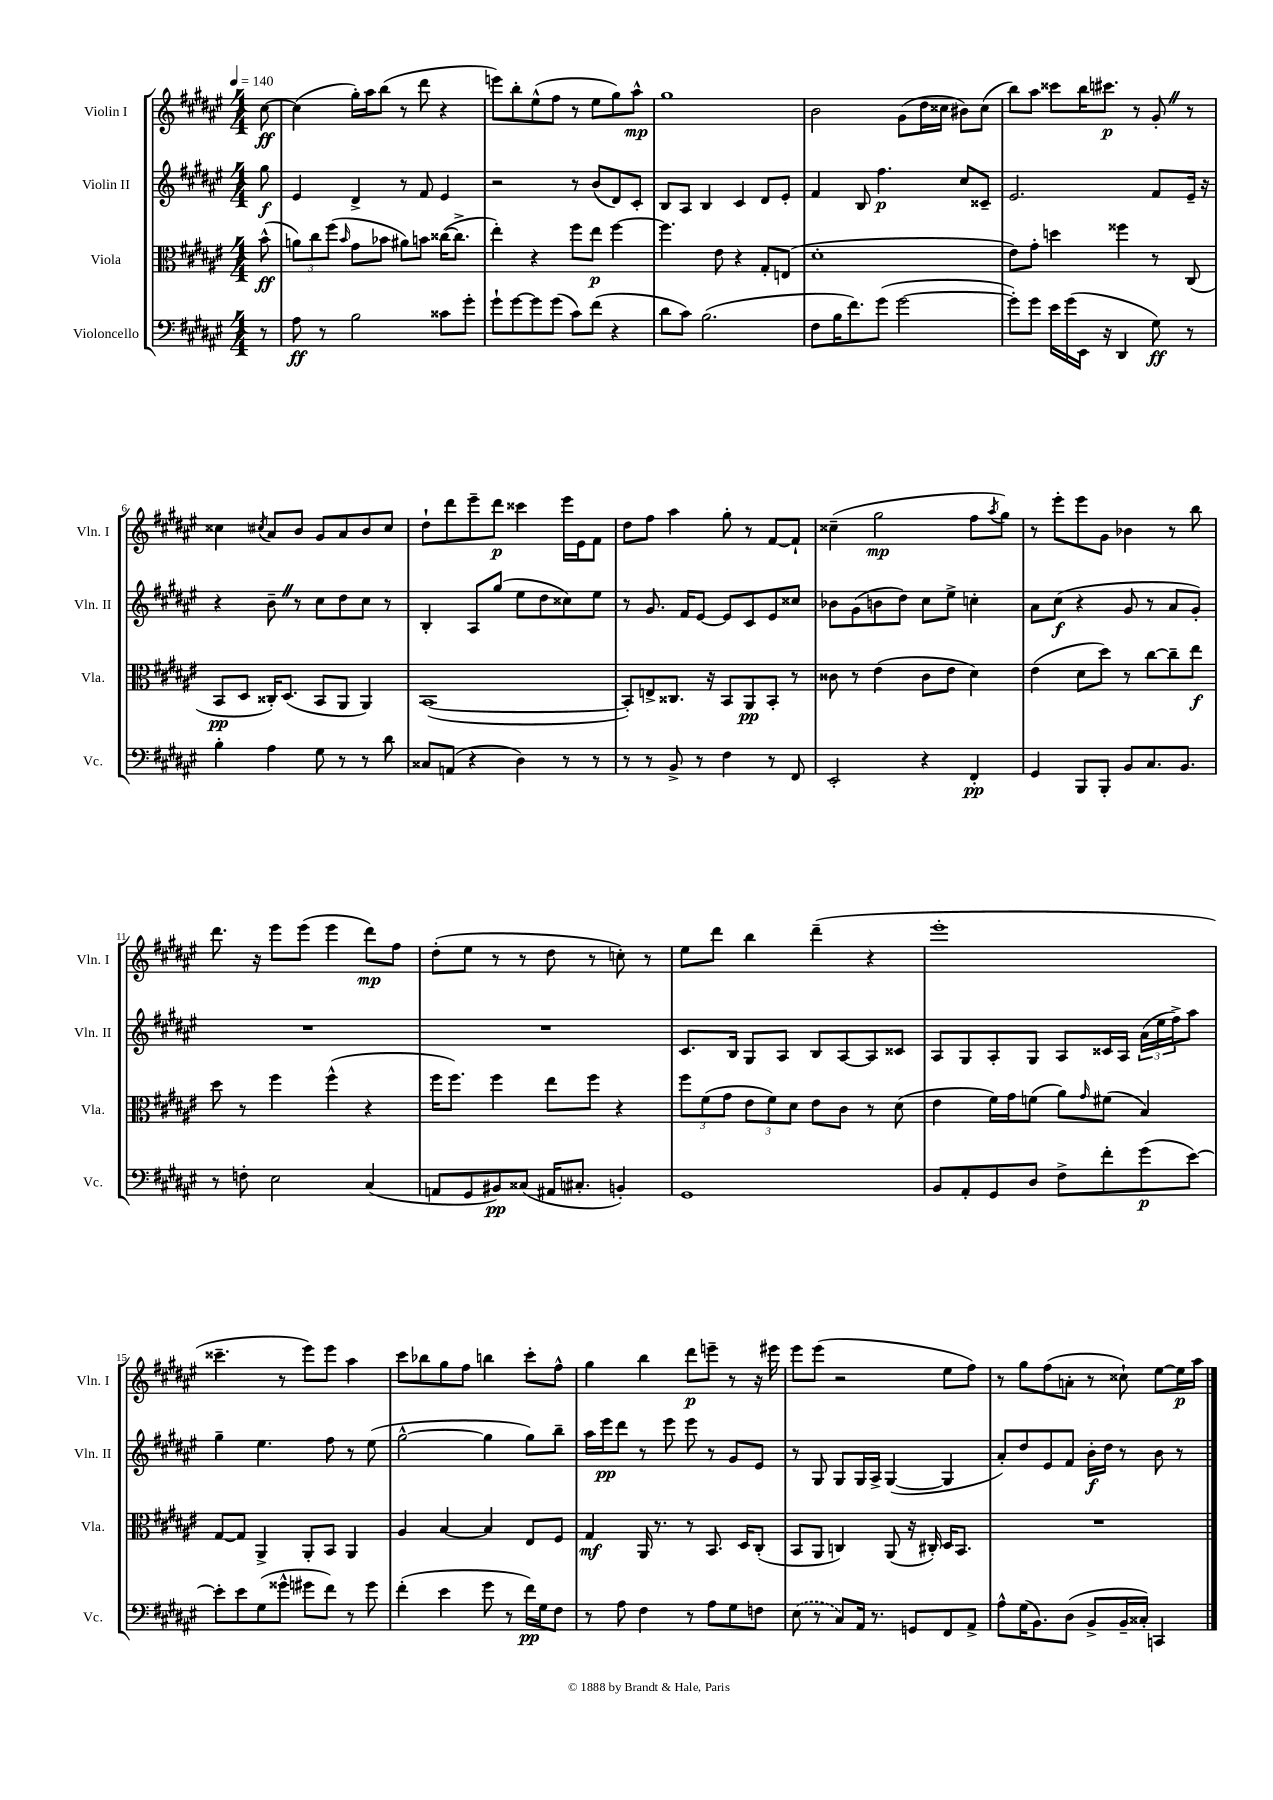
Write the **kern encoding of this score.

**kern	**dynam	**kern	**dynam	**kern	**dynam	**kern	**dynam
*part4	*part4	*part3	*part3	*part2	*part2	*part1	*part1
*staff4	*staff4	*staff3	*staff3	*staff2	*staff2	*staff1	*staff1
*I"Violoncello	*	*I"Viola	*	*I"Violin II	*	*I"Violin I	*
*I'Vc.	*	*I'Vla.	*	*I'Vln. II	*	*I'Vln. I	*
*clefF4	*	*clefC3	*	*clefG2	*	*clefG2	*
*k[f#c#g#d#a#e#]	*	*k[f#c#g#d#a#e#]	*	*k[f#c#g#d#a#e#]	*	*k[f#c#g#d#a#e#]	*
*M4/4	*	*M4/4	*	*M4/4	*	*M4/4	*
*MM140	*	*MM140	*	*MM140	*	*MM140	*
=	=	=	=	=	=	=	=
8r	.	(8b^^\	ff	8gg#\	f	[8cc#\	ff
=1	=1	=1	=1	=1	=1	=1	=1
8A#\	ff	12an\L)	.	4e#/	.	(4cc#\]	.
.	.	12cc#\	.	.	.	.	.
8r	.	.	.	.	.	.	.
.	.	(12ff#\J	.	.	.	.	.
.	.	16qqb/	.	.	.	.	.
2B\	.	8g#\L	.	4d#^/	.	16gg#'\LL)	.
.	.	.	.	.	.	16aa#\J	.
.	.	8b-X\J	.	.	.	(8bb\J	.
.	.	8a#X\L)	.	8r	.	8r	.
.	.	8bn\J	.	8f#/	.	8ddd#\	.
8c##X\L	.	([16cc##X\KL	.	4e#/	.	4r	.
.	.	8.cc##^\J]	.	.	.	.	.
8g#'\J	.	.	.	.	.	.	.
=2	=2	=2	=2	=2	=2	=2	=2
8g#`\L	.	4ee#'\)	.	2r	.	8eeen\L)	.
[8g#\	.	.	.	.	.	8bb'\	.
8g#\]	.	4r	.	.	.	(8ee#^^\	.
(8g#\J	.	.	.	.	.	8ff#\J	.
8c#\L)	.	8ff#\L	.	8r	.	8r	.
(8f#\J	.	8ee#\J	p	(8b/L	.	8ee#\L	.
4r	.	[4ff#\	.	8d#/)	.	8gg#\)	.
.	.	.	.	8c#'/J	.	8aa#^^\J	mp
=3	=3	=3	=3	=3	=3	=3	=3
8d#\L	.	4.ff#\]	.	8B/L	.	1gg#	.
8c#\J)	.	.	.	8A#/J	.	.	.
(2.B\	.	.	.	4B/	.	.	.
.	.	8e#\	.	.	.	.	.
.	.	4r	.	4c#/	.	.	.
.	.	8G#'/L	.	8d#/L	.	.	.
.	.	(8En/J	.	8e#'/J	.	.	.
=4	=4	=4	=4	=4	=4	=4	=4
8F#\L	.	1d#'	.	4f#/	.	2b\	.
16B\K	.	.	.	.	.	.	.
8.f#\)	.	.	.	.	.	.	.
.	.	.	.	8B/	.	.	.
(8g#\J	.	.	.	4.ff#\	p	.	.
[2g#\	.	.	.	.	.	(8g#\L	.
.	.	.	.	.	.	16dd#\L	.
.	.	.	.	.	.	16cc##X\JJ	.
.	.	.	.	8cc#/L	.	8b#X\L)	.
.	.	.	.	8c##X~/J	.	(8cc##\J	.
=5	=5	=5	=5	=5	=5	=5	=5
8g#'\L])	.	8e#\L)	.	2.e#/	.	8bb\L)	.
8g#\J	.	8g#'\J	.	.	.	8aa#\J	.
16e#\LL	.	4ddn\	.	.	.	8ccc##X\L	.
(16g#\	.	.	.	.	.	.	.
16EE#\JJ	.	.	.	.	.	16bb\K	.
16r	.	.	.	.	.	8.ccc#X\J	p
4DD#/	.	4ff##X\	.	.	.	.	.
.	.	.	.	.	.	8r	.
8G#\)	ff	8r	.	8f#/L	.	8g#'Z/	.
8r	.	(8C#/	.	16e#~/Jk	.	8r	.
.	.	.	.	16r	.	.	.
!!LO:LB:g=z
=6	=6	=6	=6	=6	=6	=6	=6
4B'\	.	8BB/L	pp	4r	.	4cc##X\	.
.	.	8D#/J	.	.	.	.	.
.	.	.	.	.	.	8qcc#X/	.
4A#\	.	16C##X'/KL)	.	8b~Z\	.	8a#/L	.
.	.	(8.D#/J	.	.	.	.	.
.	.	.	.	8r	.	8b/J	.
8G#\	.	8BB/L	.	8cc#\L	.	8g#/L	.
8r	.	8AA#/J	.	8dd#\	.	8a#/	.
8r	.	4AA#/)	.	8cc#\J	.	8b/	.
8d#\	.	.	.	8r	.	8cc#/J	.
=7	=7	=7	=7	=7	=7	=7	=7
8C##X/L	.	([1BB	.	4B'/	.	8dd#`\L	.
(8AAn/J	.	.	.	.	.	8ddd#\	.
4r	.	.	.	8A#/L	.	8eee#~\	.
.	.	.	.	(8gg#/J	.	8ddd#\J	p
4D#\)	.	.	.	8ee#\L	.	4ccc##X\	.
.	.	.	.	8dd#\	.	.	.
8r	.	.	.	8cc##X\)	.	16eee#\LL	.
.	.	.	.	.	.	16e#\J	.
8r	.	.	.	8ee#\J	.	8f#\J	.
=8	=8	=8	=8	=8	=8	=8	=8
8r	.	8BB'/L])	.	8r	.	8dd#\L	.
8r	.	8En^/	.	8.g#/	.	8ff#\J	.
8BB^/	.	8.C##X/J	.	.	.	4aa#\	.
.	.	.	.	16f#/KL	.	.	.
8r	.	.	.	[8e#/J	.	.	.
.	.	16r	.	.	.	.	.
4F#\	.	8BB/L	.	8e#/L]	.	8gg#'\	.
.	.	8AA#/	pp	8c#/	.	8r	.
8r	.	8BB'/J	.	8e#/	.	[8f#/L	.
8FF#/	.	8r	.	8cc##X/J	.	8f#`/J]	.
=9	=9	=9	=9	=9	=9	=9	=9
2EE#'/	.	8c##X\	.	8b-X\L	.	(4cc##X~\	.
.	.	8r	.	(8g#\	.	.	.
.	.	(4e#\	.	8bn\	.	2gg#\	mp
.	.	.	.	8dd#\J)	.	.	.
4r	.	8c##\L	.	8cc#\L	.	.	.
.	.	8e#\J	.	8ee#^\J	.	.	.
4FF#'/	pp	4d#\)	.	4ccn'\	.	8ff#\L	.
.	.	.	.	.	.	8qaa#/	.
.	.	.	.	.	.	8gg#\J)	.
=10	=10	=10	=10	=10	=10	=10	=10
4GG#/	.	(4e#\	.	8a#\L	.	8r	.
.	.	.	.	(8cc#\J	f	8eee#'\L	.
8BBB/L	.	8d#\L	.	4r	.	8eee#\	.
8BBB'/J	.	8dd#\J)	.	.	.	8g#\J	.
8BB/L	.	8r	.	8g#/	.	4b-X\	.
8.C#/	.	[8cc#\L	.	8r	.	.	.
.	.	8cc#~\]	.	8a#/L	.	8r	.
8.BB/J	.	.	.	.	.	.	.
.	.	8ee#\J	f	8g#'/J)	.	8bb\	.
!!LO:LB:g=z
=11	=11	=11	=11	=11	=11	=11	=11
8r	.	8dd#\	.	1r	.	8.ddd#\	.
8Fn'\	.	8r	.	.	.	.	.
.	.	.	.	.	.	16r	.
2E#\	.	4ff#\	.	.	.	8eee#\L	.
.	.	.	.	.	.	(8eee#\J	.
.	.	(4ff#^^\	.	.	.	4eee#\	.
(4C#/	.	4r	.	.	.	8ddd#\L)	mp
.	.	.	.	.	.	8ff#\J	.
=12	=12	=12	=12	=12	=12	=12	=12
8AAn/L	.	16ff#\KL	.	1r	.	(8dd#'\L	.
.	.	8.ff#\J)	.	.	.	.	.
8GG#/	.	.	.	.	.	8ee#\J	.
8BB#X/)	pp	4ff#\	.	.	.	8r	.
(8C##X/J	.	.	.	.	.	8r	.
16AA#X/KL	.	8ee#\L	.	.	.	8dd#\	.
8.C#X'/J	.	.	.	.	.	.	.
.	.	8ff#\J	.	.	.	8r	.
4BBn'/)	.	4r	.	.	.	8ccn'\)	.
.	.	.	.	.	.	8r	.
=13	=13	=13	=13	=13	=13	=13	=13
1GG#	.	12ff#\L	.	8.c#/L	.	8ee#\L	.
.	.	(12f#\	.	.	.	.	.
.	.	.	.	.	.	8ddd#\J	.
.	.	12g#\J	.	.	.	.	.
.	.	.	.	16B/Jk	.	.	.
.	.	12e#\L	.	8G#/L	.	4bb\	.
.	.	12f#\)	.	.	.	.	.
.	.	.	.	8A#/J	.	.	.
.	.	12d#\J	.	.	.	.	.
.	.	8e#\L	.	8B/L	.	(4ddd#~\	.
.	.	8c#\J	.	[8A#/	.	.	.
.	.	8r	.	8A#/]	.	4r	.
.	.	(8d#\	.	8c##X/J	.	.	.
=14	=14	=14	=14	=14	=14	=14	=14
8BB/L	.	4e#\	.	8A#/L	.	1eee#'	.
8AA#'/	.	.	.	8G#/	.	.	.
8GG#/	.	16f#\LL)	.	8A#'/	.	.	.
.	.	16g#\J	.	.	.	.	.
8D#/J	.	(8fn\J	.	8G#/J	.	.	.
8F#^\L	.	8a#\L)	.	8A#/L	.	.	.
.	.	16qqg#/	.	.	.	.	.
8f#'\	.	(8f#X\J	.	16c##X/L	.	.	.
.	.	.	.	16A#/JJ	.	.	.
(8g#\	p	4B/)	.	(24a#\LL	.	.	.
.	.	.	.	24ee#\	.	.	.
.	.	.	.	24ff#^\J)	.	.	.
[8e#\J)	.	.	.	8aa#\J	.	.	.
!!LO:LB:g=z
=15	=15	=15	=15	=15	=15	=15	=15
8e#'\L]	.	[8G#/L	.	4gg#~\	.	4.ccc##X~\	.
8e#\	.	8G#/J]	.	.	.	.	.
(8G#\	.	4AA#^/	.	4.ee#\	.	.	.
8g##X^^\J	.	.	.	.	.	8r	.
8g#X\L	.	8AA#'/L	.	.	.	8eee#\L)	.
8f#\J)	.	8BB/J	.	8ff#\	.	8eee#\J	.
8r	.	4AA#/	.	8r	.	4aa#\	.
8g#\	.	.	.	(8ee#\	.	.	.
=16	=16	=16	=16	=16	=16	=16	=16
(4f#'\	.	4A#/	.	[2gg#^^\	.	8ccc#\L	.
.	.	.	.	.	.	8bb-X\	.
4e#\	.	[4B/	.	.	.	8gg#\	.
.	.	.	.	.	.	8ff#\J	.
8g#\	.	4B/]	.	4gg#\]	.	4bbn\	.
8r	.	.	.	.	.	.	.
16f#\LL)	pp	8E#/L	.	8gg#\L)	.	8ccc#'\L	.
16G#\J	.	.	.	.	.	.	.
8F#\J	.	8F#/J	.	8bb~\J	.	8ff#^^\J	.
=17	=17	=17	=17	=17	=17	=17	=17
8r	.	4G#/	mf	16aa#\LL	.	4gg#\	.
.	.	.	.	16eee#\J	pp	.	.
8A#\	.	.	.	8ddd#\J	.	.	.
4F#\	.	16AA#/	.	8r	.	4bb\	.
.	.	8.r	.	.	.	.	.
.	.	.	.	8eee#\	.	.	.
8r	.	8r	.	8eee#\	.	8ddd#\L	p
8A#\L	.	8.BB/	.	8r	.	8eeen~\J	.
8G#\	.	.	.	8g#/L	.	8r	.
.	.	16D#/KL	.	.	.	.	.
8Fn\J	.	(8C#'/J	.	8e#/J	.	16r	.
.	.	.	.	.	.	16eee#X\	.
=18	=18	=18	=18	=18	=18	=18	=18
(8E#\	.	8BB/L	.	8r	.	8eee#\L	.
8r	.	8AA#/J	.	8G#/	.	(8eee#\J	.
8C#/L)	.	4Cn/)	.	8G#/L	.	2r	.
16AA#/Jk	.	.	.	16G#/L	.	.	.
8.r	.	.	.	16A#^/JJ	.	.	.
.	.	(8AA#/	.	([4G#/	.	.	.
8GGn/L	.	16r	.	.	.	.	.
.	.	16C#X'/)	.	.	.	.	.
8FF#/	.	16D#/KL	.	4G#/]	.	8ee#\L	.
.	.	8.BB/J	.	.	.	.	.
8AA#^/J	.	.	.	.	.	8ff#\J)	.
=19	=19	=19	=19	=19	=19	=19	=19
8A#^^\L	.	1r	.	8a#'/L)	.	8r	.
(16G#\K	.	.	.	8dd#/	.	8gg#\L	.
8.BB\)	.	.	.	.	.	.	.
.	.	.	.	8e#/	.	(8ff#\	.
(8D#\J	.	.	.	8f#/J	.	8an'\J	.
8BB^/L	.	.	.	16b'\LL	f	8r	.
.	.	.	.	16dd#\JJ	.	.	.
16BB~/L	.	.	.	8r	.	8cc##X`\)	.
16C##X'/JJ)	.	.	.	.	.	.	.
4CCn/	.	.	.	8b\	.	[8ee#\L	.
.	.	.	.	8r	.	16ee#\L]	p
.	.	.	.	.	.	16aa#\JJ	.
==	==	==	==	==	==	==	==
*-	*-	*-	*-	*-	*-	*-	*-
________________________________________
Pull out every line in the rows above that contains the string "kern", and copy each one in full. Match case exactly.

* Reply to the task
Write the **kern encoding of this score.
**kern	**dynam	**kern	**dynam	**kern	**dynam	**kern	**dynam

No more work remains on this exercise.